### GOAL OF THE EXERCISE
What lines in the records include the string "none"? Return each one.

DATASET EXCERPTS: Begin

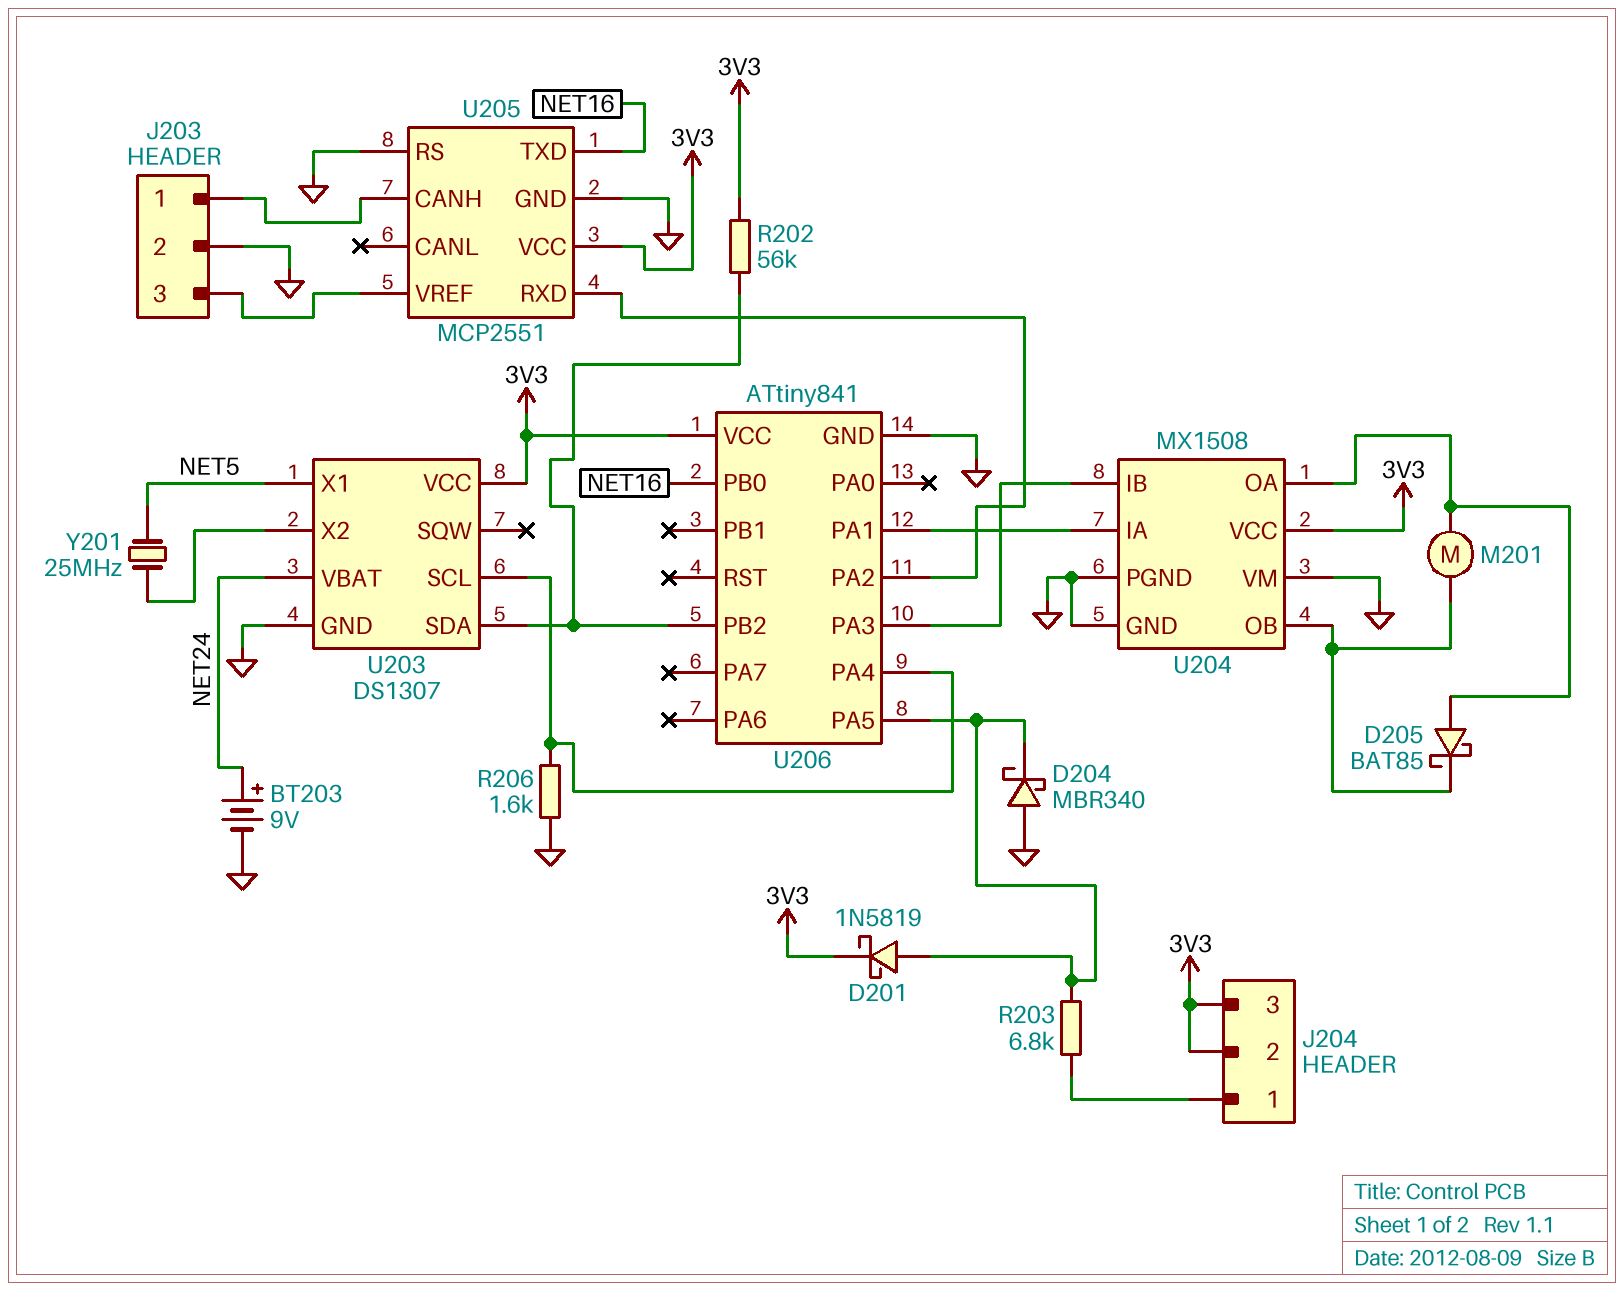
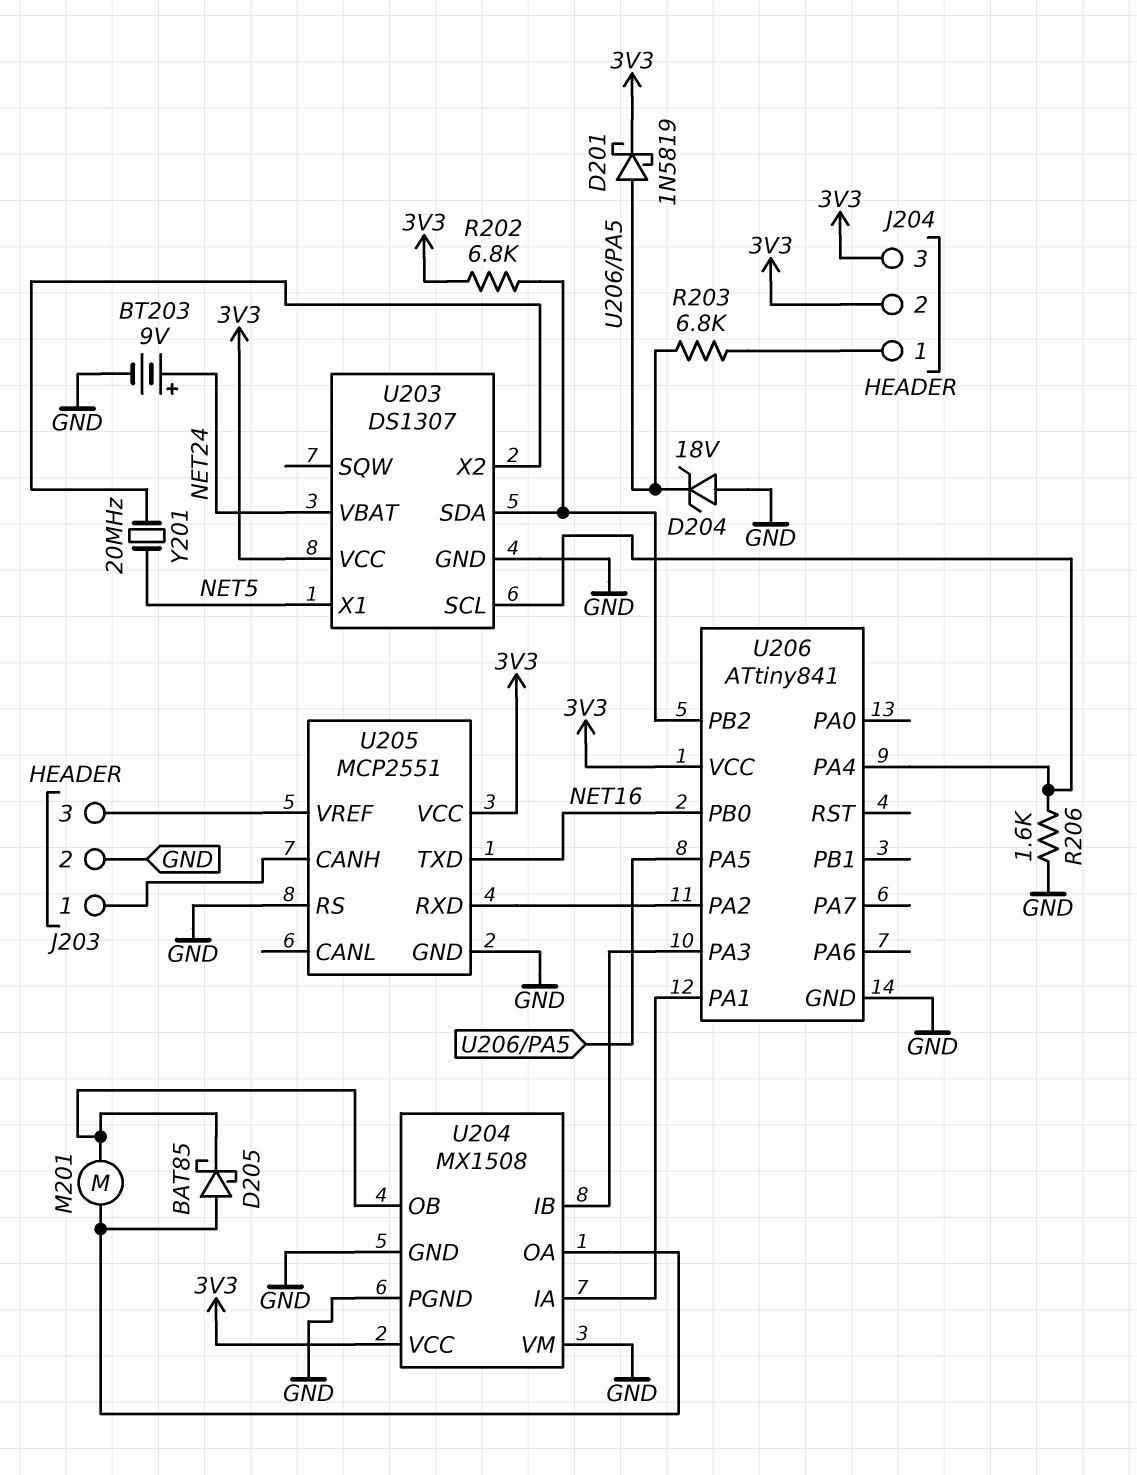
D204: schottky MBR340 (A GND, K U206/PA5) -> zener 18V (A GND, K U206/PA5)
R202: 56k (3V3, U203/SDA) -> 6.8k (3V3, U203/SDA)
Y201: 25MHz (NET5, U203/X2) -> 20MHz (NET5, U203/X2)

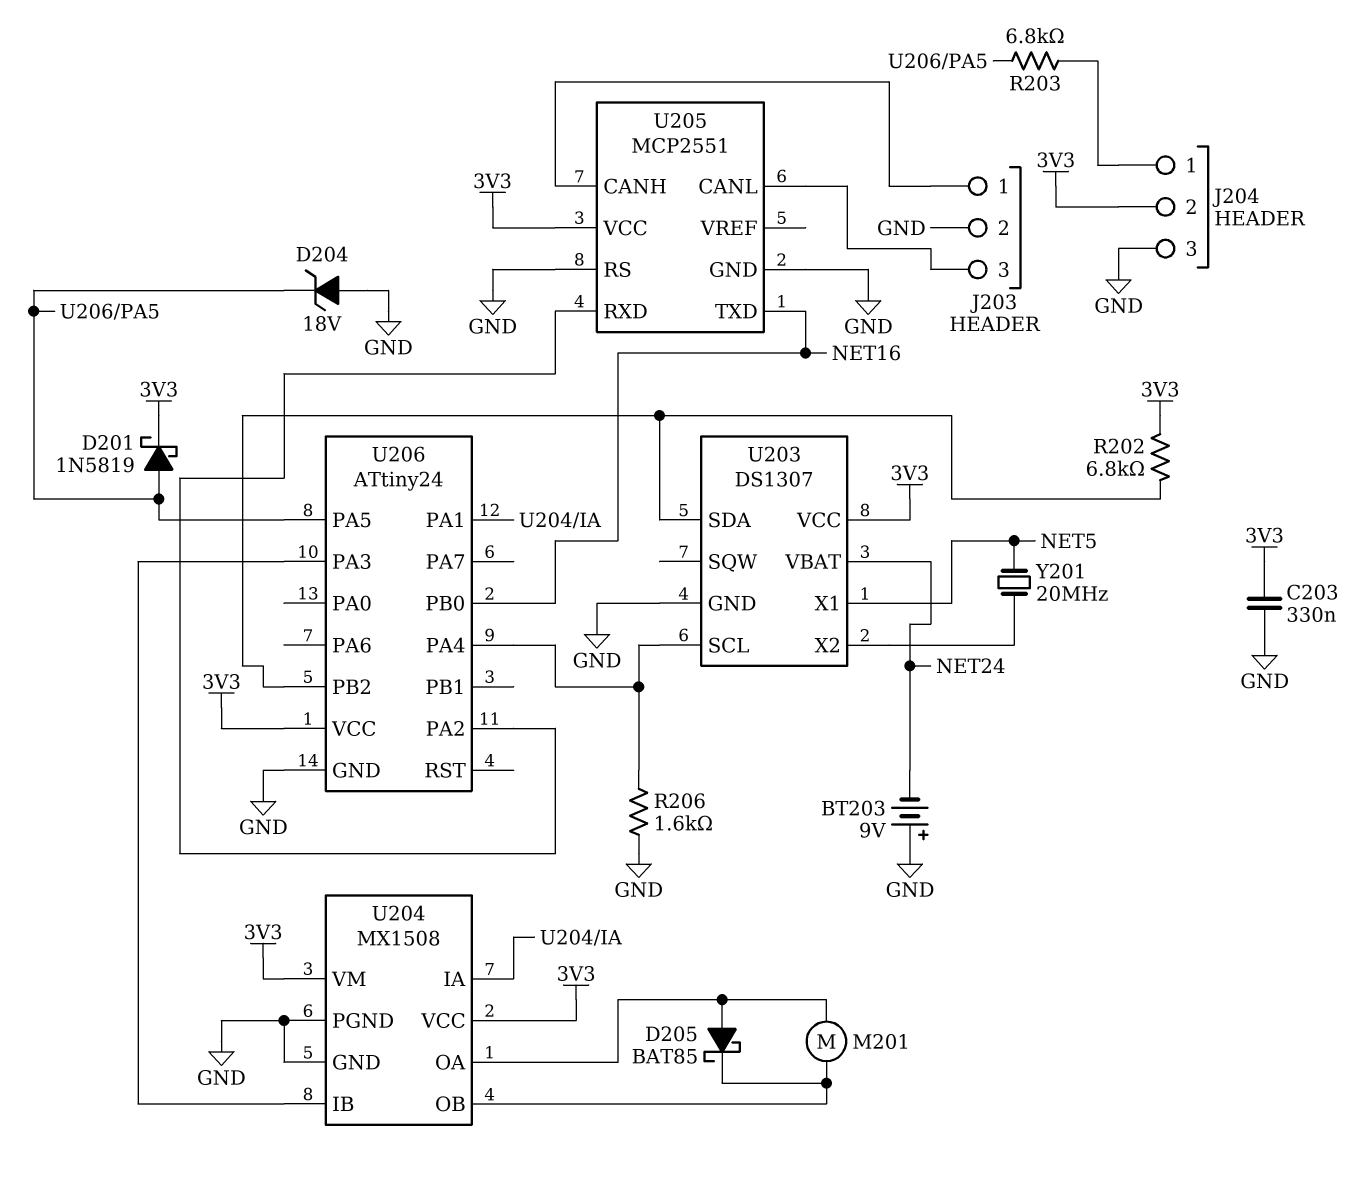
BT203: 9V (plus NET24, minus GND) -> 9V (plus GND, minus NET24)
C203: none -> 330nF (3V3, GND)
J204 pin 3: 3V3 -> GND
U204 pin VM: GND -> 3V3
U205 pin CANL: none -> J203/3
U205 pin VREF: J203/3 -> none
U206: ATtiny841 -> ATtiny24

DATASET EXCERPTS: End

### WRITTEN ANSWER
C203: none -> 330nF (3V3, GND)
U205 pin CANL: none -> J203/3
U205 pin VREF: J203/3 -> none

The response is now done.